■ **Description of the task**
Among the entries below, how many lines contain the string "fork"? Reply with that number alone.
━━ The data ━━
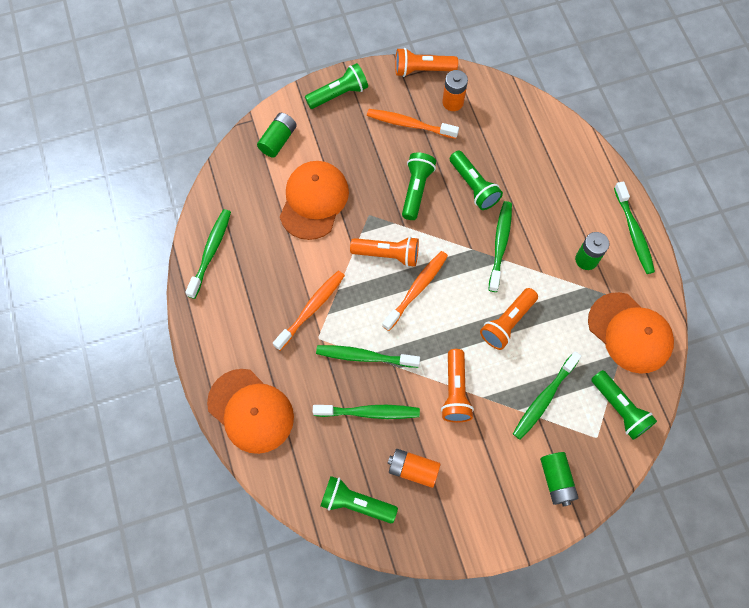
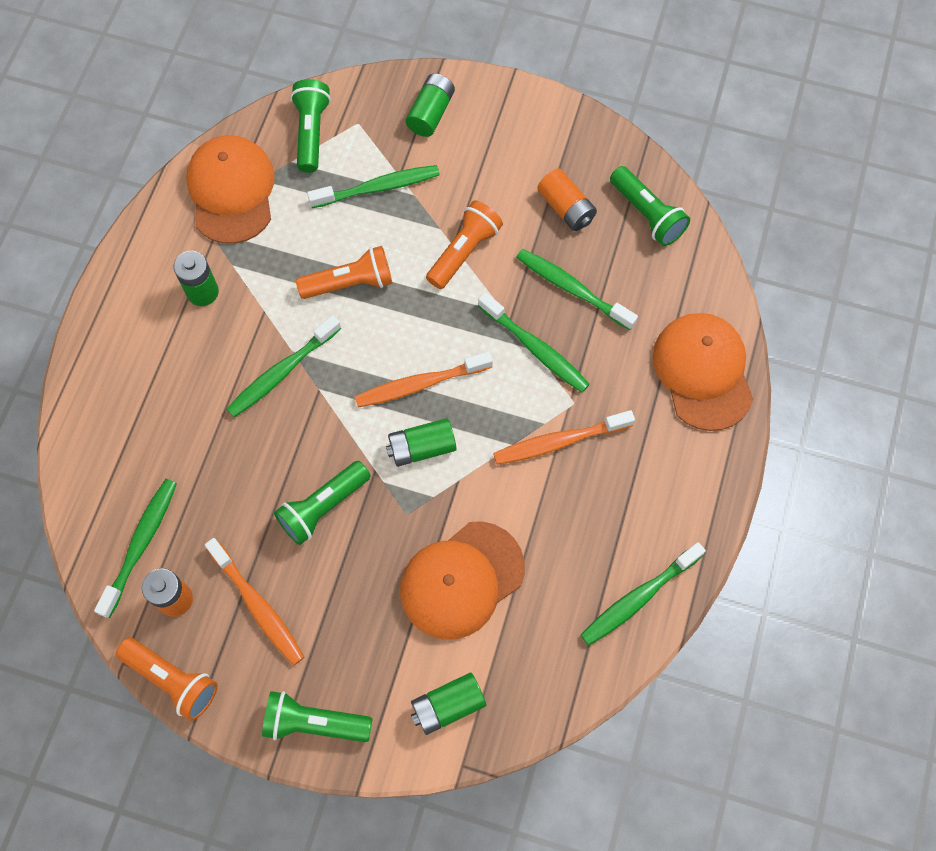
camera: 145 degrees left, 0 degrees up
(387, 254) = (422, 448): orange flashlight -> green battery
(473, 186) = (250, 464): green flashlight -> none
(633, 232) = (122, 286): green toothbrush -> green toothbrush (141, 544)

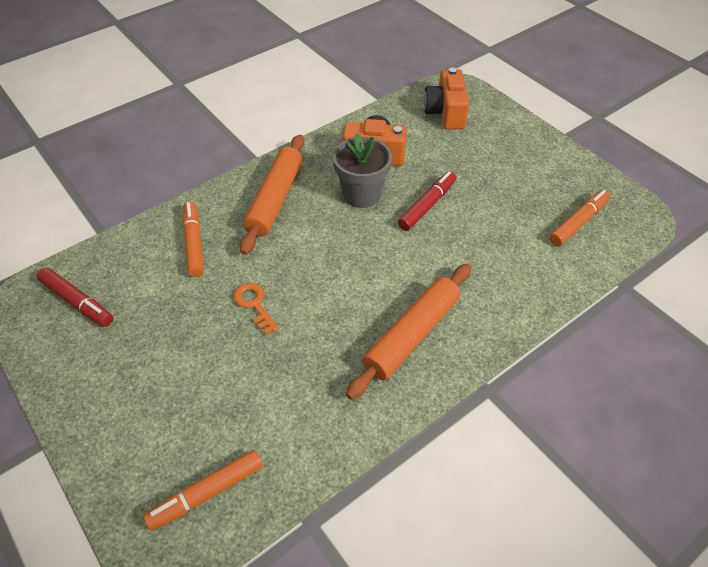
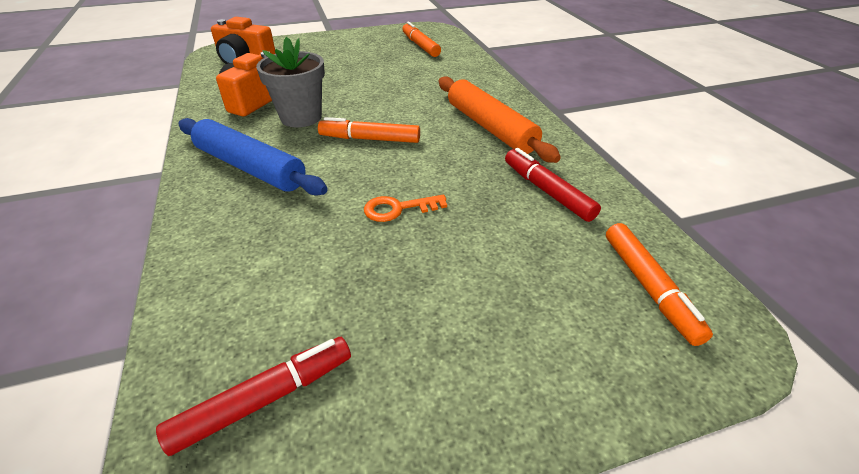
camera: 70 degrees left, 10 degrees down
(194, 243) = (258, 242): orange marker -> orange marker (370, 139)
(275, 199) = (250, 167): orange rolling pin -> blue rolling pin
(427, 205) = (348, 91): red marker -> red marker (547, 191)

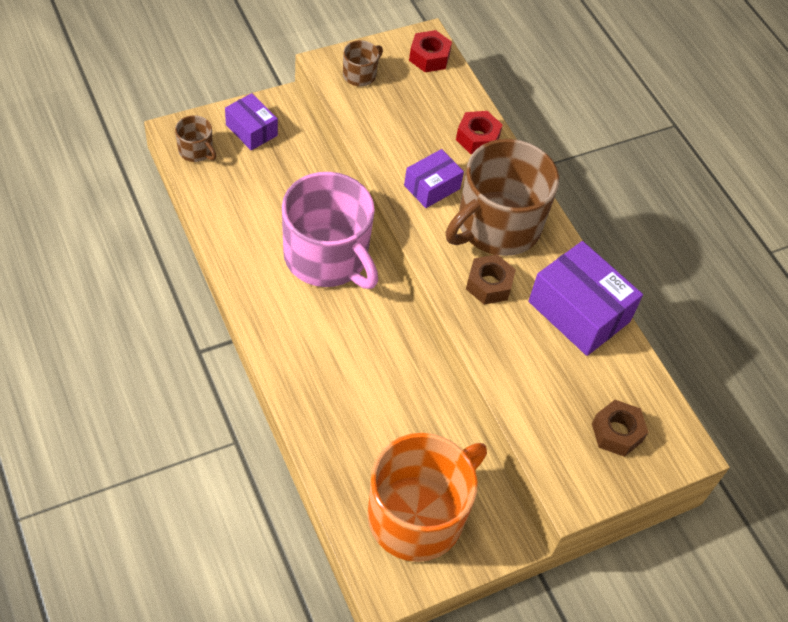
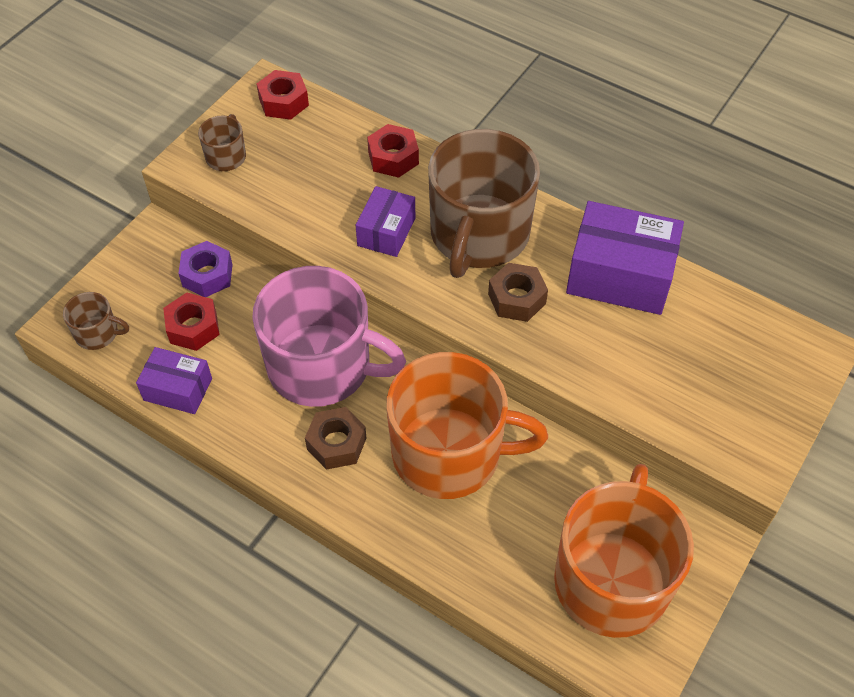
camera: 25 degrees left, 0 degrees up
(251, 130) = (143, 278): purple box -> purple box (178, 389)
(260, 182) = (193, 327): none -> red nut
(296, 152) = (207, 275): none -> purple nut
(370, 365) = (449, 453): none -> orange mug
(617, 432) = (745, 373): brown nut -> brown nut (336, 443)

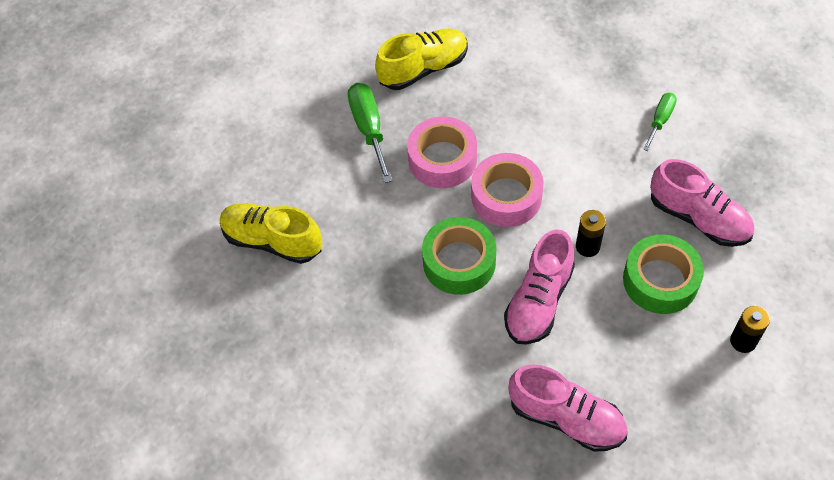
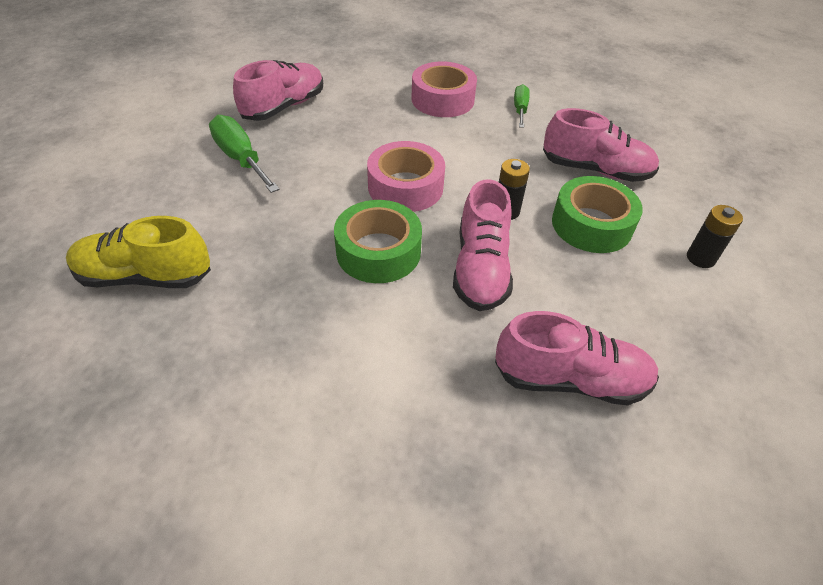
camera: 25 degrees left, 10 degrees down
(423, 69) = (284, 107): yellow shoe -> pink shoe
(442, 159) = (327, 169): pink tape -> pink tape (442, 99)

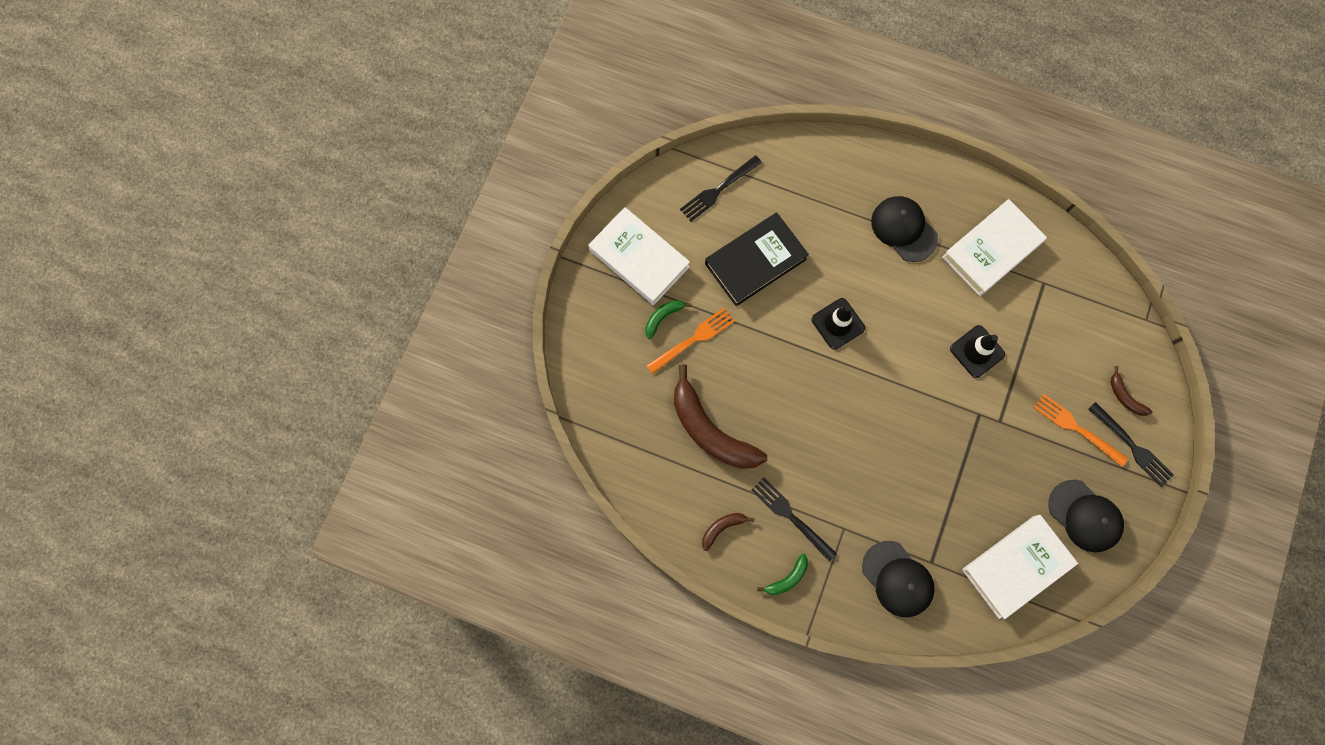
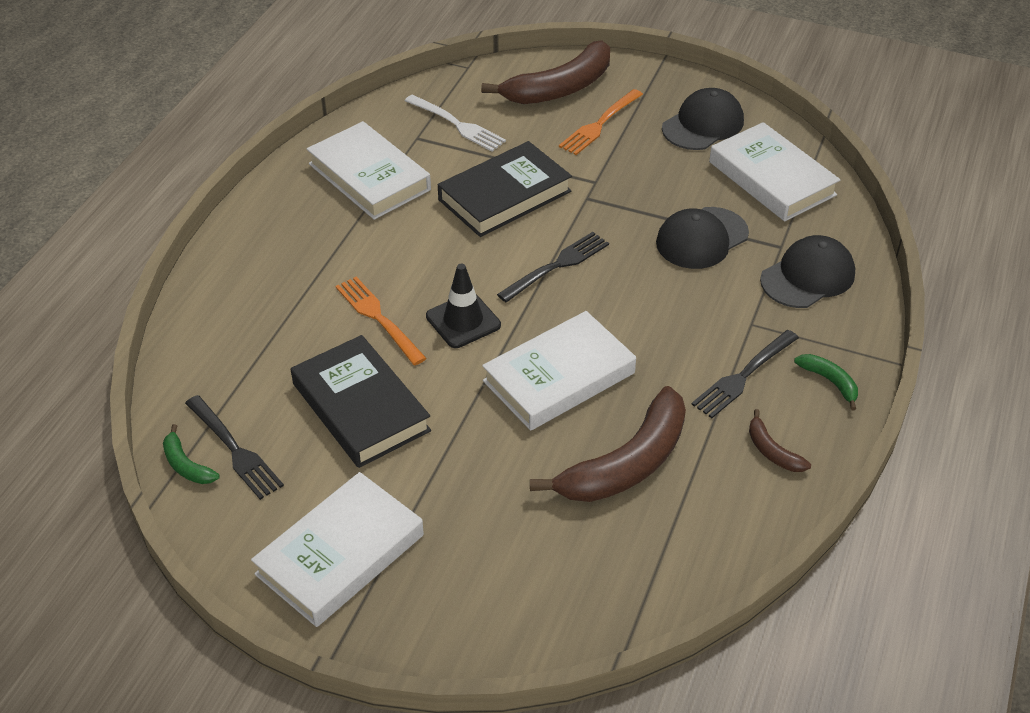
camera: 90 degrees left, 30 degrees down
(663, 317) = (445, 522): green banana -> green banana (186, 465)
(693, 339) = (483, 483): orange fork -> orange fork (378, 318)
(786, 388) = (559, 377): none -> white book
(904, 229) = (330, 252): black cap -> black cap (701, 238)
(977, 351) = (505, 196): black traffic cone -> black book
(1064, 313) = (457, 124): none -> white fork
(1125, 397) = (560, 88): brown banana -> brown banana, size x2.22
(1132, 446) = (618, 87): black fork -> black fork (557, 266)

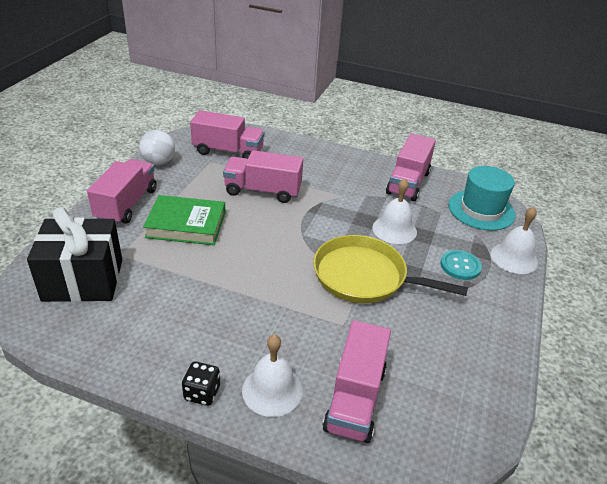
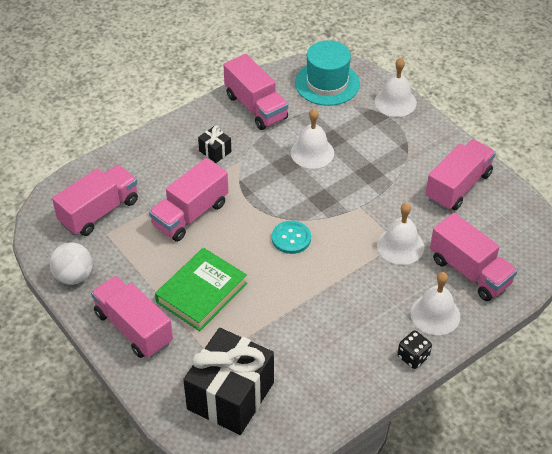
camera: 55 degrees left, 10 degrees up
(339, 180) = (215, 151): none -> black gift
(340, 328) = (400, 246): none -> white bell
(364, 276) = (355, 203): yellow pan -> none
(460, 266) = (382, 138): turquoise button -> turquoise button (291, 238)
(461, 344) = (458, 186): none -> pink truck

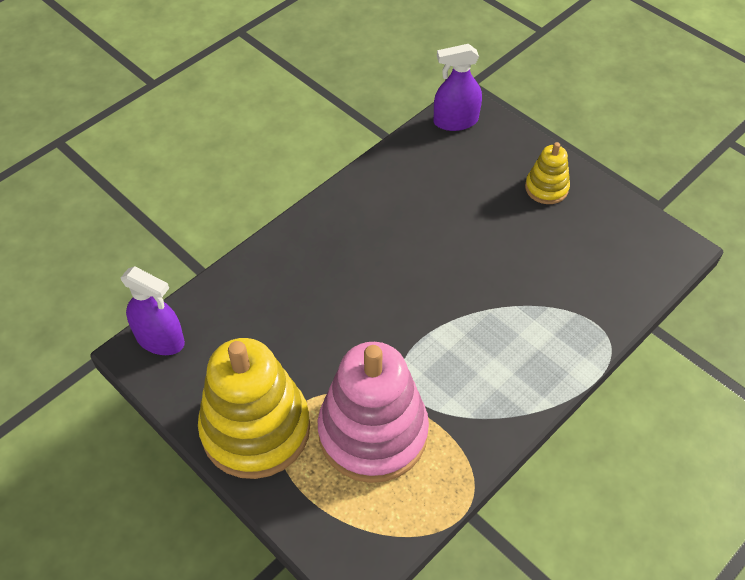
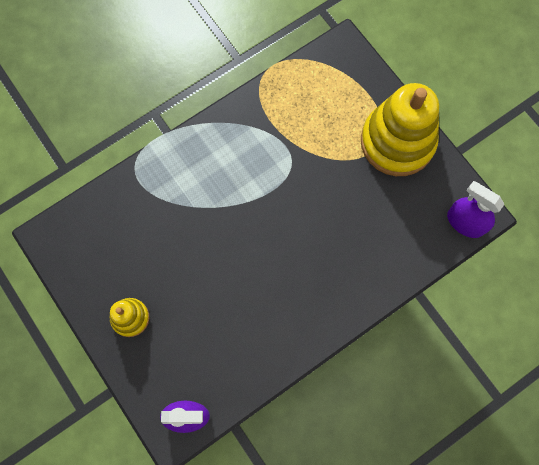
camera: 170 degrees left, 20 degrees up
(373, 432) = (318, 126): pink stacking toy -> none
━━━
■ **Expected output**
3